══ SOURCE DATA ══
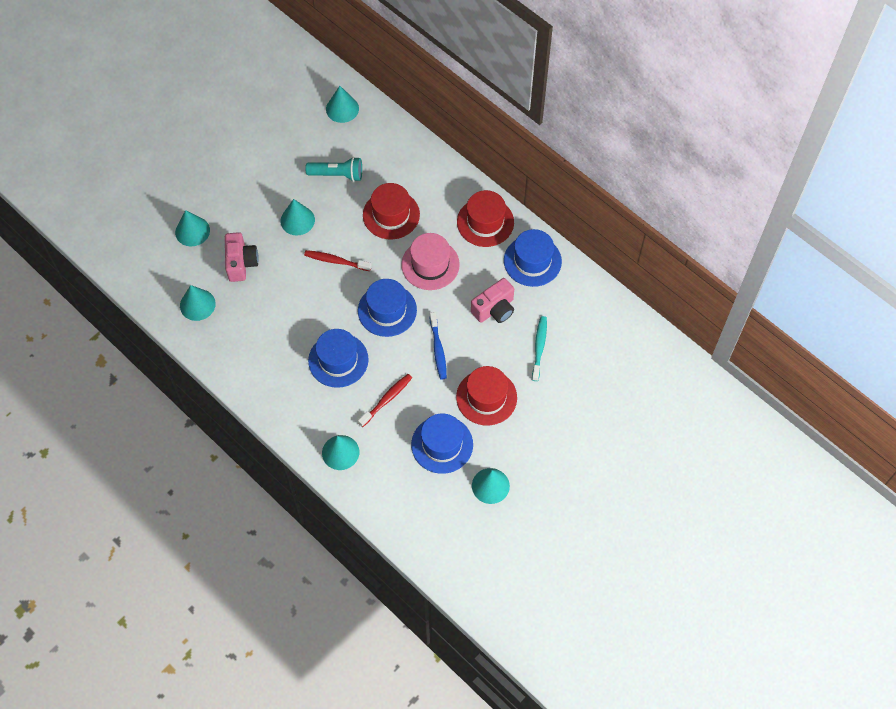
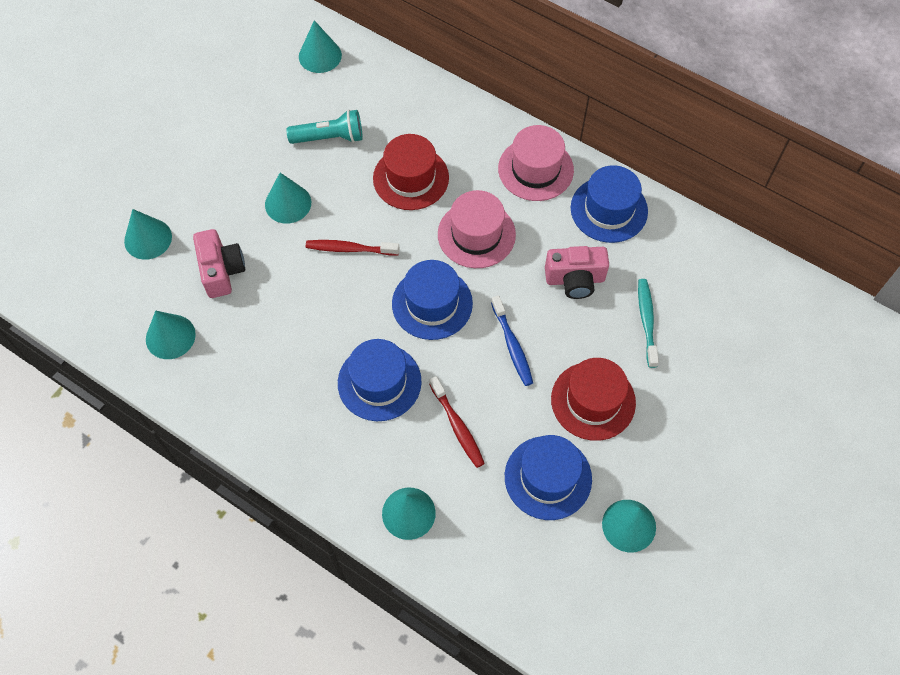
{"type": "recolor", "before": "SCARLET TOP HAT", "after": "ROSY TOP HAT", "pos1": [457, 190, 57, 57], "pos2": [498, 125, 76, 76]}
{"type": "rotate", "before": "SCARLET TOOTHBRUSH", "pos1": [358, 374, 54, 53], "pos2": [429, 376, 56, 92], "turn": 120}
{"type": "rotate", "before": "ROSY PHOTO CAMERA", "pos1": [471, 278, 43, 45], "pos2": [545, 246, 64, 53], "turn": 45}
═══
Render the data above verbatim and without pictures.

{"type": "recolor", "before": "SCARLET TOP HAT", "after": "ROSY TOP HAT", "pos1": [457, 190, 57, 57], "pos2": [498, 125, 76, 76]}
{"type": "rotate", "before": "SCARLET TOOTHBRUSH", "pos1": [358, 374, 54, 53], "pos2": [429, 376, 56, 92], "turn": 120}
{"type": "rotate", "before": "ROSY PHOTO CAMERA", "pos1": [471, 278, 43, 45], "pos2": [545, 246, 64, 53], "turn": 45}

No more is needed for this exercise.